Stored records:
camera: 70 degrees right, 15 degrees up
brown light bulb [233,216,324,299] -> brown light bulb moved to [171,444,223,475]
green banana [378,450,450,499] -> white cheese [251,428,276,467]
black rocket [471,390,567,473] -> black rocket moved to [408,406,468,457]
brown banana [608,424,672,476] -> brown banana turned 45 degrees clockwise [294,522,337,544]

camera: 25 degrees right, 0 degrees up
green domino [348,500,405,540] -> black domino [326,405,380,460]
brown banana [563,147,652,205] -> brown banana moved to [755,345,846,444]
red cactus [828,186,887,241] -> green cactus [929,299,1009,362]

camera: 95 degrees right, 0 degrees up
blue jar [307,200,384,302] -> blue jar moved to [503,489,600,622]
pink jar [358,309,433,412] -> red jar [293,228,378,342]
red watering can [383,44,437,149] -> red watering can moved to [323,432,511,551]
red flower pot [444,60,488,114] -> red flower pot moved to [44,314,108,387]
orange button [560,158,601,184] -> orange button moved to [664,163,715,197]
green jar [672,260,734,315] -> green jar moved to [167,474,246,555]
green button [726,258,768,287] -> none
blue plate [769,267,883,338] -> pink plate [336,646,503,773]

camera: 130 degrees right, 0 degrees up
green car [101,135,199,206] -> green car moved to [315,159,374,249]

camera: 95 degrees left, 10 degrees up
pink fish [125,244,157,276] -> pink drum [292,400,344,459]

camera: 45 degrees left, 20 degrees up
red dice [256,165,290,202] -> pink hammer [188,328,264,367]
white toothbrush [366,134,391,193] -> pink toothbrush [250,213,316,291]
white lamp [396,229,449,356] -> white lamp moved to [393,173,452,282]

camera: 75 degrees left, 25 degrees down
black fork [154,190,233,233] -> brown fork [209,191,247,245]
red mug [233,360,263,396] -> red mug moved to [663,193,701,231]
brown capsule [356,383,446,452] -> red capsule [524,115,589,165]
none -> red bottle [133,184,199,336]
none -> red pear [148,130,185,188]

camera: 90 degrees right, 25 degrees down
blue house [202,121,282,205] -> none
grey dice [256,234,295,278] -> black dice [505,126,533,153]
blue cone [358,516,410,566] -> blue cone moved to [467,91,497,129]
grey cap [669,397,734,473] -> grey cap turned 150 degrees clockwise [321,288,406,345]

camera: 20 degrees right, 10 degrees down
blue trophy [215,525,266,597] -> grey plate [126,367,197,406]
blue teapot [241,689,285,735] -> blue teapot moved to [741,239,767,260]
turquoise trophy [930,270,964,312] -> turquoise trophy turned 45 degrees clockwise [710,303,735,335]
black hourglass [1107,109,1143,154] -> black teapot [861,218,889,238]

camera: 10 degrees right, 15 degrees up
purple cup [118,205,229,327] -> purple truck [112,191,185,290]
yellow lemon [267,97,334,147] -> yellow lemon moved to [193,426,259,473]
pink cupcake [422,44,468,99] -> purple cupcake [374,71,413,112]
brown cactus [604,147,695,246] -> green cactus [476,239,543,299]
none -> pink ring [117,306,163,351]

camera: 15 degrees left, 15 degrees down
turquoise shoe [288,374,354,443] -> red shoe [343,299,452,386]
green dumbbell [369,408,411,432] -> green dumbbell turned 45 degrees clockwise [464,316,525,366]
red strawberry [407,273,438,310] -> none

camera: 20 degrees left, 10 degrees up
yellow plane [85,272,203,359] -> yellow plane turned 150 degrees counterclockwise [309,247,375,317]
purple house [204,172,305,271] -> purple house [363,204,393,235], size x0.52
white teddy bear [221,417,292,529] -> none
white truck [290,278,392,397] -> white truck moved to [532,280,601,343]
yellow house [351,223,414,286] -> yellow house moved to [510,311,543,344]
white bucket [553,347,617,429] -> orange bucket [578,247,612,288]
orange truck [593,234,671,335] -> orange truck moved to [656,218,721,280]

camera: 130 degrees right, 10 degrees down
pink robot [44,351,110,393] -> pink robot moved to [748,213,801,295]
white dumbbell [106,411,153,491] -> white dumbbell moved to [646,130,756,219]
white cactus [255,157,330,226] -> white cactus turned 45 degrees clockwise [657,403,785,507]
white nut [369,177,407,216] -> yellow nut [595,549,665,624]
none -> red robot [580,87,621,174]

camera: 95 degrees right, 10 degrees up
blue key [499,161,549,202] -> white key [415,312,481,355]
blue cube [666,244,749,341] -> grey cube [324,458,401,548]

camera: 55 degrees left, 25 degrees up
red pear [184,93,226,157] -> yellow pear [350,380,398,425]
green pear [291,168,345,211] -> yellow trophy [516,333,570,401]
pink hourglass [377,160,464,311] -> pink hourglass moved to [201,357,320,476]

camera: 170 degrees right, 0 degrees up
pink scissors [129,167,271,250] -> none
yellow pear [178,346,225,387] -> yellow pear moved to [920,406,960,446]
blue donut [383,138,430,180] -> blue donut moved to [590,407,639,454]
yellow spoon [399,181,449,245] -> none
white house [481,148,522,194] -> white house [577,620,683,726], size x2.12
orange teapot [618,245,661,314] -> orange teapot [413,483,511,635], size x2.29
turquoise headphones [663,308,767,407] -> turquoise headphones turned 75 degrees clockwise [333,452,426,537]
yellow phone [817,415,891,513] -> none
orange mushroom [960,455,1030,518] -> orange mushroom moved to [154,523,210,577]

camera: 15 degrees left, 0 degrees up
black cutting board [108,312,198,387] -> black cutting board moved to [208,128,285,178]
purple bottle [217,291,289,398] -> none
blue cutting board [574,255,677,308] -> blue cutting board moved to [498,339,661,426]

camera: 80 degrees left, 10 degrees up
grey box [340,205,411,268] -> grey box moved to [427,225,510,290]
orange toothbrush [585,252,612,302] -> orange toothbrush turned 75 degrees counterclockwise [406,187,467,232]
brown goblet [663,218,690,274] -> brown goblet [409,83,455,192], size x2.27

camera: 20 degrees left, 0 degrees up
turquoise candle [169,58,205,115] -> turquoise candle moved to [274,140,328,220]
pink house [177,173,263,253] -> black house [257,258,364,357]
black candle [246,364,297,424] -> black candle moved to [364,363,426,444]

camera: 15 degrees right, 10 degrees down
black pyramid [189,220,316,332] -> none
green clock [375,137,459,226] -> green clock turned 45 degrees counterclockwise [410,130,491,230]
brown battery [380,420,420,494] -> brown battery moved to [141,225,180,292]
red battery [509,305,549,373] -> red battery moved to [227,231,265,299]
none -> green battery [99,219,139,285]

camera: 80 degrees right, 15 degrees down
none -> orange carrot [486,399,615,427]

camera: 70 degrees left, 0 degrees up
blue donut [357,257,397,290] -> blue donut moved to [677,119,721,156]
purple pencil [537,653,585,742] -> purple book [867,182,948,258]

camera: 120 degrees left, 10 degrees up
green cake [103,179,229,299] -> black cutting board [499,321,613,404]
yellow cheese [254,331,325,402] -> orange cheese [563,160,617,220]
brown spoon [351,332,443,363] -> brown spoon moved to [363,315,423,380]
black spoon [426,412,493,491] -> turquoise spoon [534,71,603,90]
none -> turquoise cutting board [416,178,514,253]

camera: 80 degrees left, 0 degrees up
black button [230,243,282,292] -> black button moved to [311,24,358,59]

Your task:
All of the entries above, written out exactly, make up the reply.

Answer to the exercise:
camera: 70 degrees right, 15 degrees up
brown light bulb [233,216,324,299] -> brown light bulb moved to [171,444,223,475]
green banana [378,450,450,499] -> white cheese [251,428,276,467]
black rocket [471,390,567,473] -> black rocket moved to [408,406,468,457]
brown banana [608,424,672,476] -> brown banana turned 45 degrees clockwise [294,522,337,544]

camera: 25 degrees right, 0 degrees up
green domino [348,500,405,540] -> black domino [326,405,380,460]
brown banana [563,147,652,205] -> brown banana moved to [755,345,846,444]
red cactus [828,186,887,241] -> green cactus [929,299,1009,362]

camera: 95 degrees right, 0 degrees up
blue jar [307,200,384,302] -> blue jar moved to [503,489,600,622]
pink jar [358,309,433,412] -> red jar [293,228,378,342]
red watering can [383,44,437,149] -> red watering can moved to [323,432,511,551]
red flower pot [444,60,488,114] -> red flower pot moved to [44,314,108,387]
orange button [560,158,601,184] -> orange button moved to [664,163,715,197]
green jar [672,260,734,315] -> green jar moved to [167,474,246,555]
green button [726,258,768,287] -> none
blue plate [769,267,883,338] -> pink plate [336,646,503,773]

camera: 130 degrees right, 0 degrees up
green car [101,135,199,206] -> green car moved to [315,159,374,249]

camera: 95 degrees left, 10 degrees up
pink fish [125,244,157,276] -> pink drum [292,400,344,459]

camera: 45 degrees left, 20 degrees up
red dice [256,165,290,202] -> pink hammer [188,328,264,367]
white toothbrush [366,134,391,193] -> pink toothbrush [250,213,316,291]
white lamp [396,229,449,356] -> white lamp moved to [393,173,452,282]

camera: 75 degrees left, 25 degrees down
black fork [154,190,233,233] -> brown fork [209,191,247,245]
red mug [233,360,263,396] -> red mug moved to [663,193,701,231]
brown capsule [356,383,446,452] -> red capsule [524,115,589,165]
none -> red bottle [133,184,199,336]
none -> red pear [148,130,185,188]

camera: 90 degrees right, 25 degrees down
blue house [202,121,282,205] -> none
grey dice [256,234,295,278] -> black dice [505,126,533,153]
blue cone [358,516,410,566] -> blue cone moved to [467,91,497,129]
grey cap [669,397,734,473] -> grey cap turned 150 degrees clockwise [321,288,406,345]

camera: 20 degrees right, 10 degrees down
blue trophy [215,525,266,597] -> grey plate [126,367,197,406]
blue teapot [241,689,285,735] -> blue teapot moved to [741,239,767,260]
turquoise trophy [930,270,964,312] -> turquoise trophy turned 45 degrees clockwise [710,303,735,335]
black hourglass [1107,109,1143,154] -> black teapot [861,218,889,238]

camera: 10 degrees right, 15 degrees up
purple cup [118,205,229,327] -> purple truck [112,191,185,290]
yellow lemon [267,97,334,147] -> yellow lemon moved to [193,426,259,473]
pink cupcake [422,44,468,99] -> purple cupcake [374,71,413,112]
brown cactus [604,147,695,246] -> green cactus [476,239,543,299]
none -> pink ring [117,306,163,351]

camera: 15 degrees left, 15 degrees down
turquoise shoe [288,374,354,443] -> red shoe [343,299,452,386]
green dumbbell [369,408,411,432] -> green dumbbell turned 45 degrees clockwise [464,316,525,366]
red strawberry [407,273,438,310] -> none

camera: 20 degrees left, 10 degrees up
yellow plane [85,272,203,359] -> yellow plane turned 150 degrees counterclockwise [309,247,375,317]
purple house [204,172,305,271] -> purple house [363,204,393,235], size x0.52
white teddy bear [221,417,292,529] -> none
white truck [290,278,392,397] -> white truck moved to [532,280,601,343]
yellow house [351,223,414,286] -> yellow house moved to [510,311,543,344]
white bucket [553,347,617,429] -> orange bucket [578,247,612,288]
orange truck [593,234,671,335] -> orange truck moved to [656,218,721,280]

camera: 130 degrees right, 10 degrees down
pink robot [44,351,110,393] -> pink robot moved to [748,213,801,295]
white dumbbell [106,411,153,491] -> white dumbbell moved to [646,130,756,219]
white cactus [255,157,330,226] -> white cactus turned 45 degrees clockwise [657,403,785,507]
white nut [369,177,407,216] -> yellow nut [595,549,665,624]
none -> red robot [580,87,621,174]

camera: 95 degrees right, 10 degrees up
blue key [499,161,549,202] -> white key [415,312,481,355]
blue cube [666,244,749,341] -> grey cube [324,458,401,548]

camera: 55 degrees left, 25 degrees up
red pear [184,93,226,157] -> yellow pear [350,380,398,425]
green pear [291,168,345,211] -> yellow trophy [516,333,570,401]
pink hourglass [377,160,464,311] -> pink hourglass moved to [201,357,320,476]

camera: 170 degrees right, 0 degrees up
pink scissors [129,167,271,250] -> none
yellow pear [178,346,225,387] -> yellow pear moved to [920,406,960,446]
blue donut [383,138,430,180] -> blue donut moved to [590,407,639,454]
yellow spoon [399,181,449,245] -> none
white house [481,148,522,194] -> white house [577,620,683,726], size x2.12
orange teapot [618,245,661,314] -> orange teapot [413,483,511,635], size x2.29
turquoise headphones [663,308,767,407] -> turquoise headphones turned 75 degrees clockwise [333,452,426,537]
yellow phone [817,415,891,513] -> none
orange mushroom [960,455,1030,518] -> orange mushroom moved to [154,523,210,577]

camera: 15 degrees left, 0 degrees up
black cutting board [108,312,198,387] -> black cutting board moved to [208,128,285,178]
purple bottle [217,291,289,398] -> none
blue cutting board [574,255,677,308] -> blue cutting board moved to [498,339,661,426]

camera: 80 degrees left, 10 degrees up
grey box [340,205,411,268] -> grey box moved to [427,225,510,290]
orange toothbrush [585,252,612,302] -> orange toothbrush turned 75 degrees counterclockwise [406,187,467,232]
brown goblet [663,218,690,274] -> brown goblet [409,83,455,192], size x2.27

camera: 20 degrees left, 0 degrees up
turquoise candle [169,58,205,115] -> turquoise candle moved to [274,140,328,220]
pink house [177,173,263,253] -> black house [257,258,364,357]
black candle [246,364,297,424] -> black candle moved to [364,363,426,444]

camera: 15 degrees right, 10 degrees down
black pyramid [189,220,316,332] -> none
green clock [375,137,459,226] -> green clock turned 45 degrees counterclockwise [410,130,491,230]
brown battery [380,420,420,494] -> brown battery moved to [141,225,180,292]
red battery [509,305,549,373] -> red battery moved to [227,231,265,299]
none -> green battery [99,219,139,285]

camera: 80 degrees right, 15 degrees down
none -> orange carrot [486,399,615,427]

camera: 70 degrees left, 0 degrees up
blue donut [357,257,397,290] -> blue donut moved to [677,119,721,156]
purple pencil [537,653,585,742] -> purple book [867,182,948,258]

camera: 120 degrees left, 10 degrees up
green cake [103,179,229,299] -> black cutting board [499,321,613,404]
yellow cheese [254,331,325,402] -> orange cheese [563,160,617,220]
brown spoon [351,332,443,363] -> brown spoon moved to [363,315,423,380]
black spoon [426,412,493,491] -> turquoise spoon [534,71,603,90]
none -> turquoise cutting board [416,178,514,253]

camera: 80 degrees left, 0 degrees up
black button [230,243,282,292] -> black button moved to [311,24,358,59]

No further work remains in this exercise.